Coordinate change listings
■ ■ ■

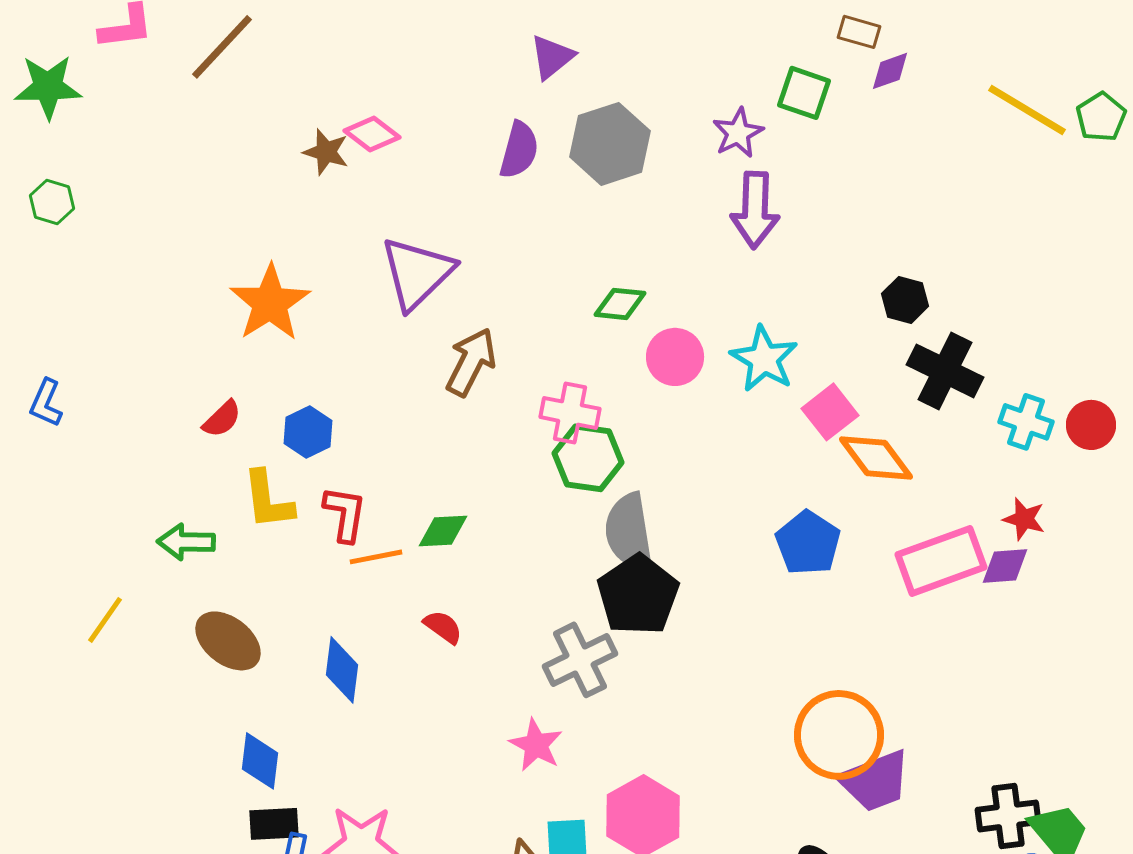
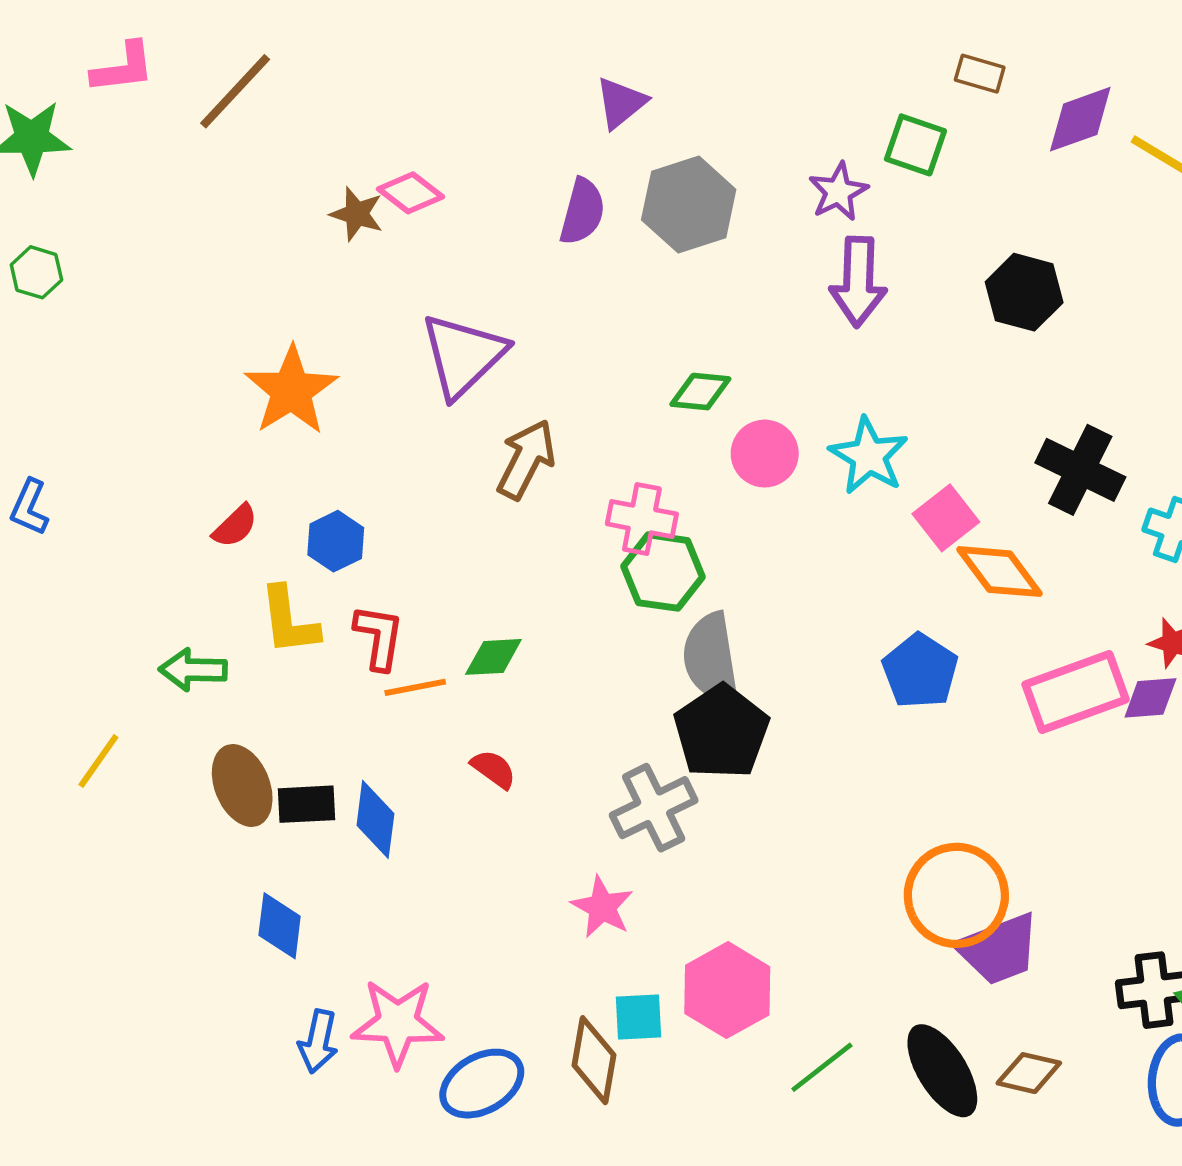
purple diamond: (890, 71) -> (1080, 119), moved, size x1.5
black hexagon: (905, 300) -> (1024, 292), moved, size x1.4
brown ellipse: (228, 641) -> (242, 786), turned 30
black rectangle: (274, 824) -> (306, 804), moved

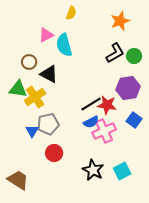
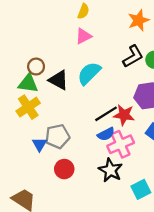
pink triangle: (46, 35) -> (83, 36), moved
cyan semicircle: (64, 45) -> (89, 73), moved, turned 60
green triangle: (18, 89) -> (28, 83), moved
yellow cross: (35, 97) -> (28, 107), moved
black star: (93, 170) -> (110, 170), moved

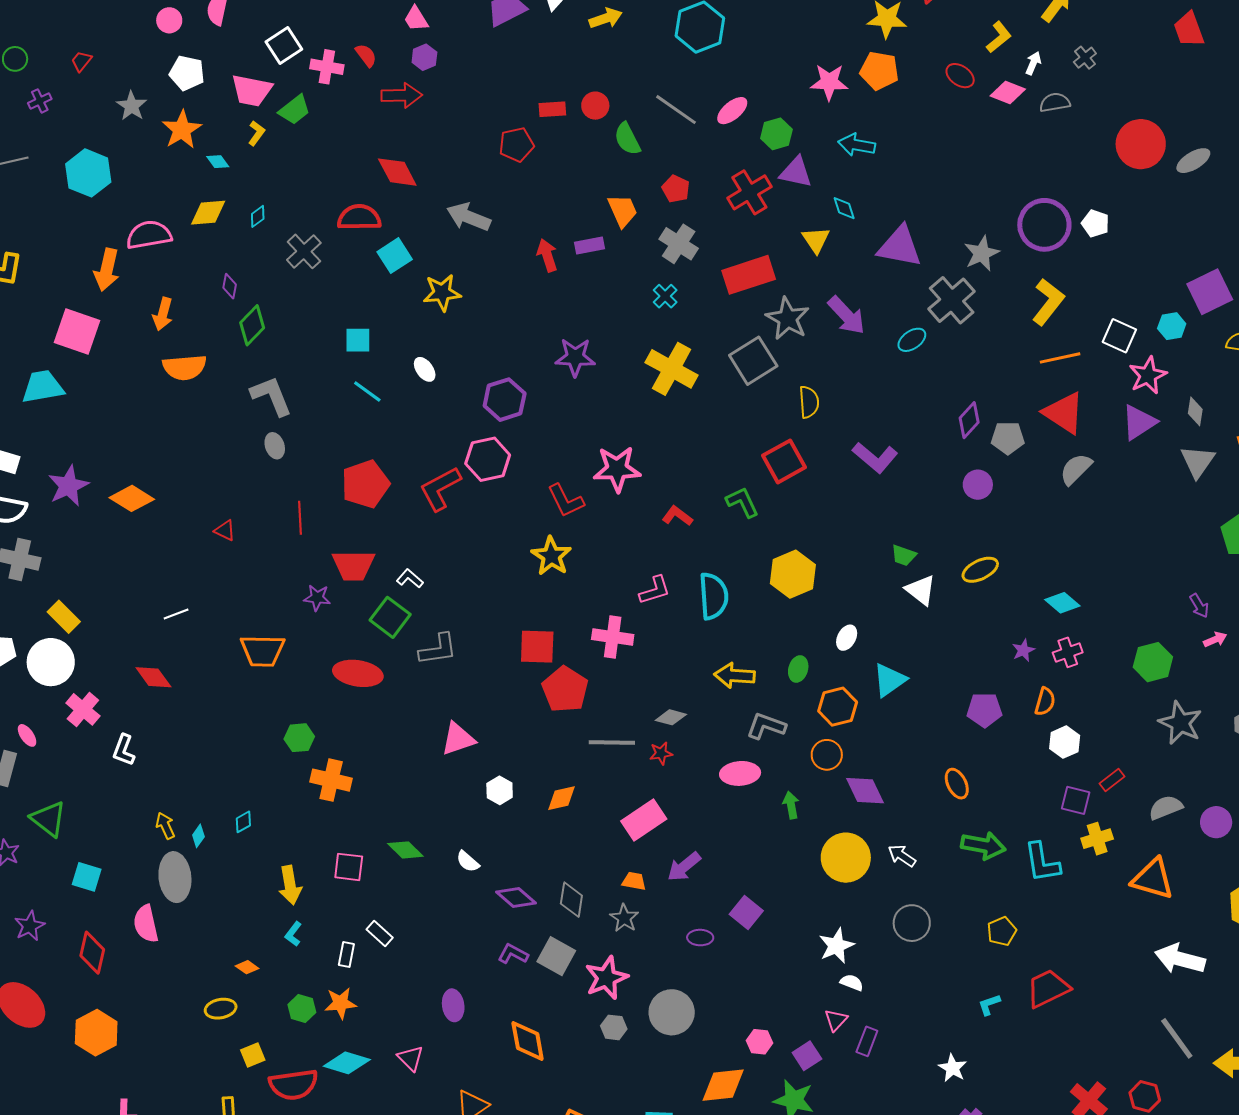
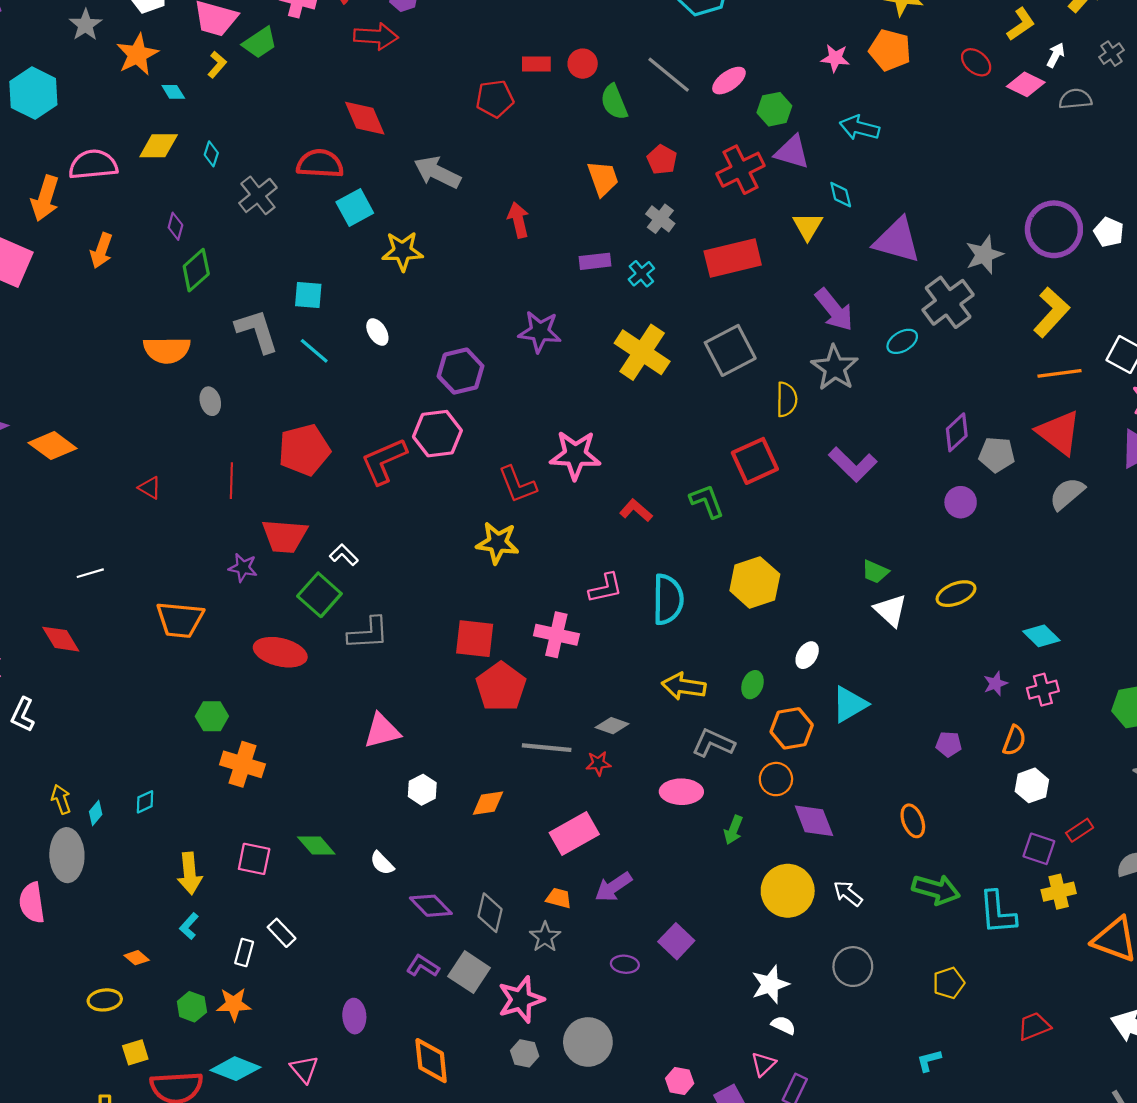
pink star: (829, 82) -> (835, 58), size x0.7
cyan diamond: (258, 216) -> (211, 154), turned -40
gray cross: (679, 244) -> (660, 219), size x0.7
purple rectangle: (589, 246) -> (595, 261), moved
gray star: (788, 319) -> (835, 368), moved
orange semicircle: (185, 367) -> (167, 350), moved
gray L-shape: (271, 396) -> (257, 331), moved
yellow star: (551, 556) -> (498, 543), turned -30
purple pentagon: (984, 710) -> (949, 744), size x0.7
green arrow: (791, 805) -> (733, 830), turned -152
red trapezoid: (1048, 988) -> (1034, 1026), moved, size x0.7

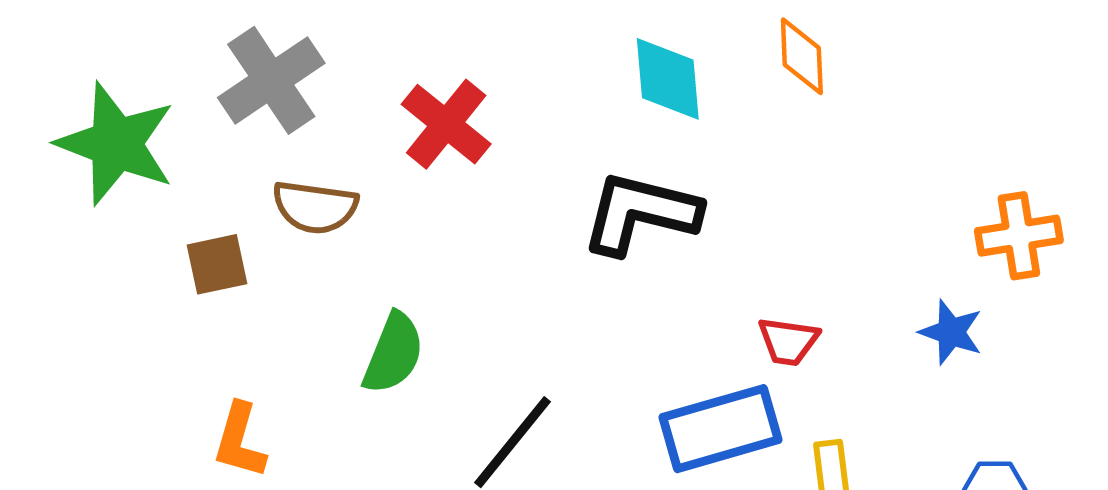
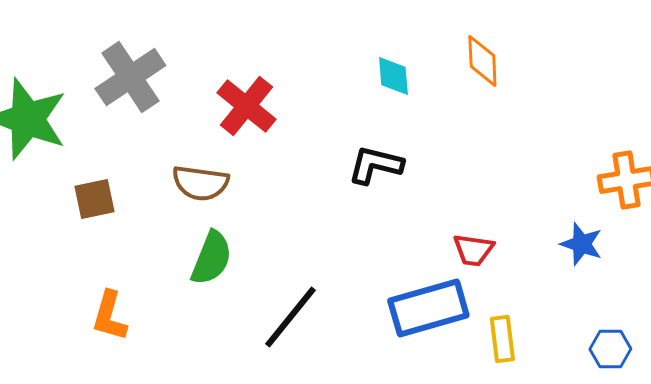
cyan diamond: (668, 79) -> (393, 76), size x0.7
brown semicircle: (315, 207) -> (200, 183), moved
black L-shape: (641, 213) -> (375, 165), size x0.7

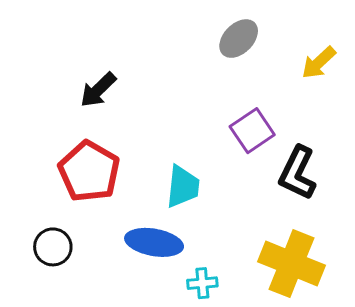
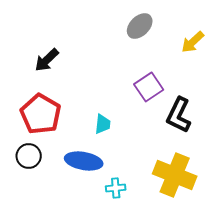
cyan trapezoid: (183, 187) -> (103, 124), size x0.7
black circle: (53, 247) -> (29, 156), moved

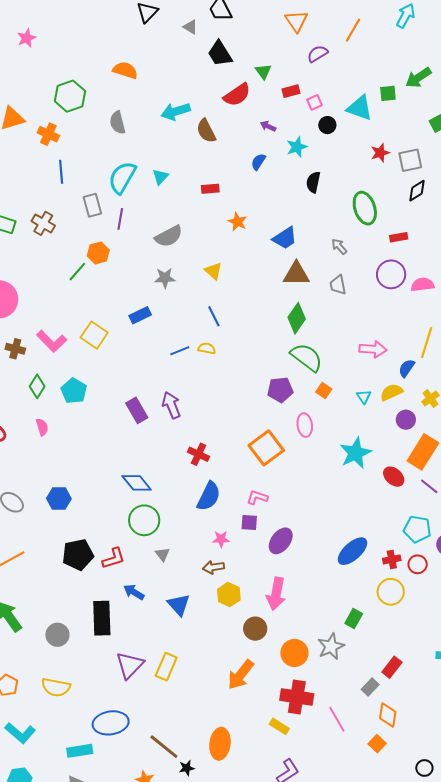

■ ■ ■

#### WHAT NEEDS TO BE DONE
Without any pictures, please write out the lines from the one containing "cyan diamond: (258, 216)" through the final line of the data, exactly and inclusive of both ends.

#### ANSWER SECTION
cyan diamond: (258, 216) -> (211, 154), turned -40
gray cross: (679, 244) -> (660, 219), size x0.7
purple rectangle: (589, 246) -> (595, 261), moved
gray star: (788, 319) -> (835, 368), moved
orange semicircle: (185, 367) -> (167, 350), moved
gray L-shape: (271, 396) -> (257, 331), moved
yellow star: (551, 556) -> (498, 543), turned -30
purple pentagon: (984, 710) -> (949, 744), size x0.7
green arrow: (791, 805) -> (733, 830), turned -152
red trapezoid: (1048, 988) -> (1034, 1026), moved, size x0.7

cyan diamond: (668, 79) -> (393, 76), size x0.7
brown semicircle: (315, 207) -> (200, 183), moved
black L-shape: (641, 213) -> (375, 165), size x0.7

cyan trapezoid: (183, 187) -> (103, 124), size x0.7
black circle: (53, 247) -> (29, 156), moved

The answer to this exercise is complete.